• WORK TASK: Look below for the line holding "purple 1x6 brick" and the line holding "none -> orange 2x2 brick [523,16,661,167]". Transcribe exactly those lines and all lines between them, nothing more.

• THE DATA:
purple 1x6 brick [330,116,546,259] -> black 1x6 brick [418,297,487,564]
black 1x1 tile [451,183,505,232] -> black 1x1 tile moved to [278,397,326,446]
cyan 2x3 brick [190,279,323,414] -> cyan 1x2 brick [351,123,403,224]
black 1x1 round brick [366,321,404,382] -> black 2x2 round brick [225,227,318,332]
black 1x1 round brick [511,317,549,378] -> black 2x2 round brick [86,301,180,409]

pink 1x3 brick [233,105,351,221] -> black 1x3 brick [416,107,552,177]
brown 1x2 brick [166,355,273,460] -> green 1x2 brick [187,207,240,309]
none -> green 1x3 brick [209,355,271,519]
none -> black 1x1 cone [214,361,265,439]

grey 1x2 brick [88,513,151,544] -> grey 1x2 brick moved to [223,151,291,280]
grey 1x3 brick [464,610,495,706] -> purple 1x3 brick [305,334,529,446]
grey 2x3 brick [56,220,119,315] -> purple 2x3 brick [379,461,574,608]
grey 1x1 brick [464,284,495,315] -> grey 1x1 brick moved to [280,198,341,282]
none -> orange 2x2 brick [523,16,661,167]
* * *
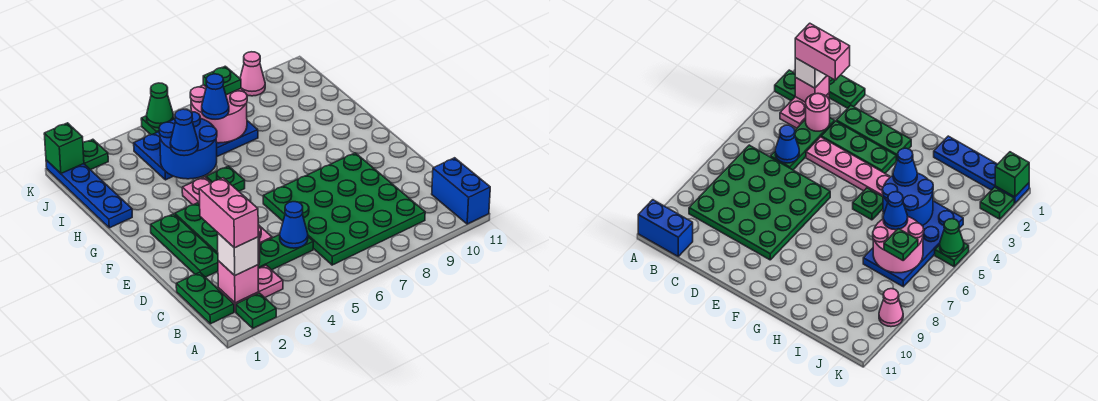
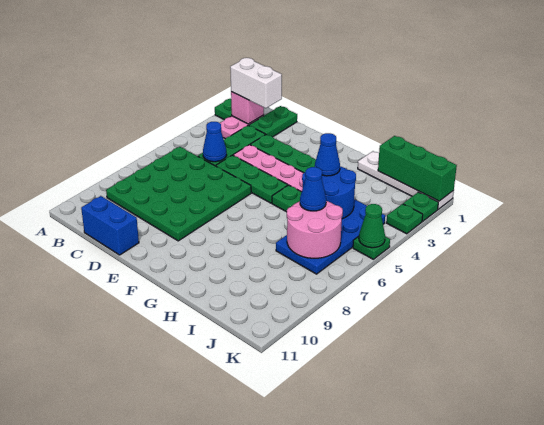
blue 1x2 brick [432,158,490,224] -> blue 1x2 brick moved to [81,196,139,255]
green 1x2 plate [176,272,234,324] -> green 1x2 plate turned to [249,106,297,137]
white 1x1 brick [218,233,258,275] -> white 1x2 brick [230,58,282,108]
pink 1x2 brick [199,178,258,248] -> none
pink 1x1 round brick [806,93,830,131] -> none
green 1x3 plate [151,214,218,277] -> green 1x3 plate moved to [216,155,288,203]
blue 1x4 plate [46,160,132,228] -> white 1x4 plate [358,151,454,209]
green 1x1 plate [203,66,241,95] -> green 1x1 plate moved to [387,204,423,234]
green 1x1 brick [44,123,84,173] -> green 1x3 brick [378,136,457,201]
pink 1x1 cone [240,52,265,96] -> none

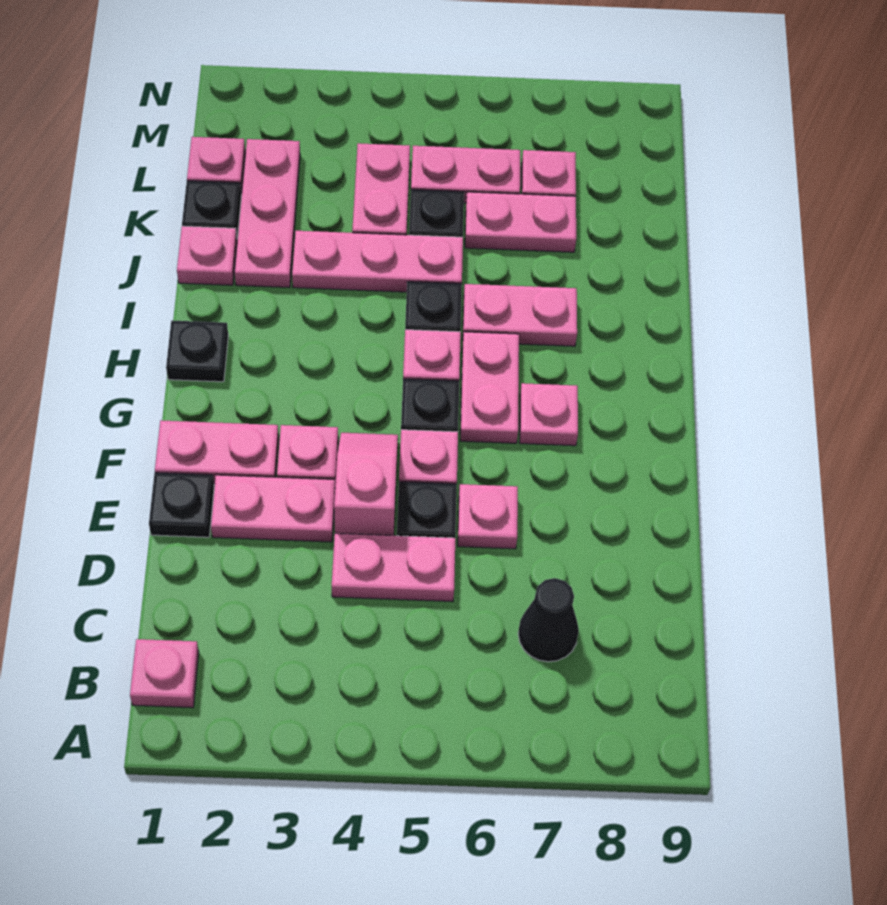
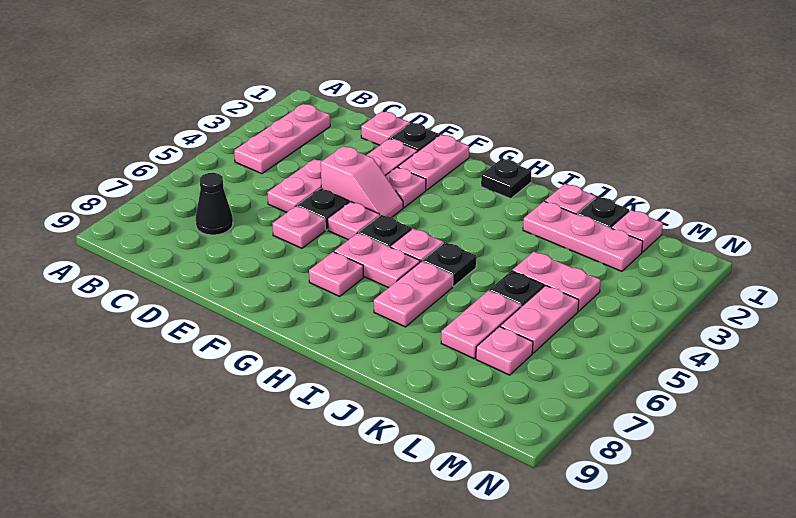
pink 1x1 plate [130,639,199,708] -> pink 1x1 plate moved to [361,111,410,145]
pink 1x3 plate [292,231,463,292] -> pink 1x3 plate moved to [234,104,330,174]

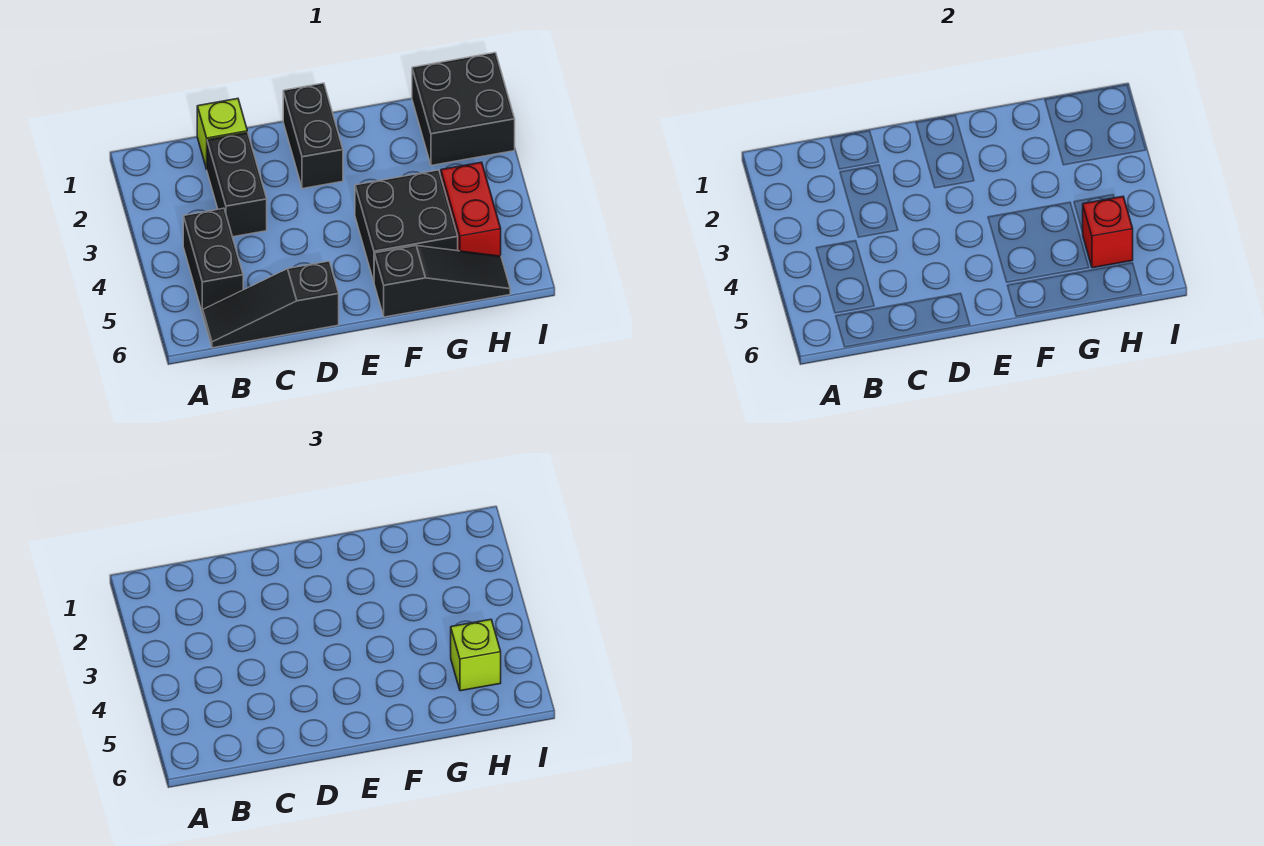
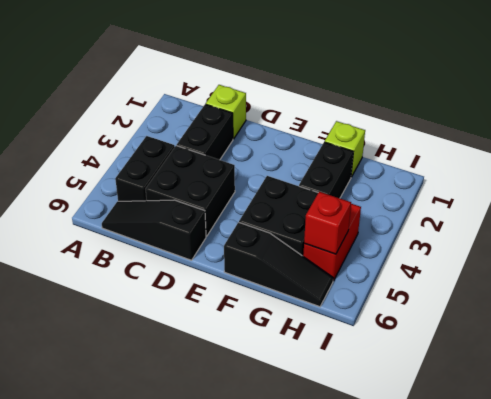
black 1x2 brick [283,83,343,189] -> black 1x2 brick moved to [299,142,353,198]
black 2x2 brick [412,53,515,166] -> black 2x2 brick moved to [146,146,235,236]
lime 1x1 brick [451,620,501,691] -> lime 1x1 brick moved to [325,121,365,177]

• EXERCISE RESPONSE:
purple 1x6 brick [330,116,546,259] -> black 1x6 brick [418,297,487,564]
black 1x1 tile [451,183,505,232] -> black 1x1 tile moved to [278,397,326,446]
cyan 2x3 brick [190,279,323,414] -> cyan 1x2 brick [351,123,403,224]
black 1x1 round brick [366,321,404,382] -> black 2x2 round brick [225,227,318,332]
black 1x1 round brick [511,317,549,378] -> black 2x2 round brick [86,301,180,409]

pink 1x3 brick [233,105,351,221] -> black 1x3 brick [416,107,552,177]
brown 1x2 brick [166,355,273,460] -> green 1x2 brick [187,207,240,309]
none -> green 1x3 brick [209,355,271,519]
none -> black 1x1 cone [214,361,265,439]

grey 1x2 brick [88,513,151,544] -> grey 1x2 brick moved to [223,151,291,280]
grey 1x3 brick [464,610,495,706] -> purple 1x3 brick [305,334,529,446]
grey 2x3 brick [56,220,119,315] -> purple 2x3 brick [379,461,574,608]
grey 1x1 brick [464,284,495,315] -> grey 1x1 brick moved to [280,198,341,282]
none -> orange 2x2 brick [523,16,661,167]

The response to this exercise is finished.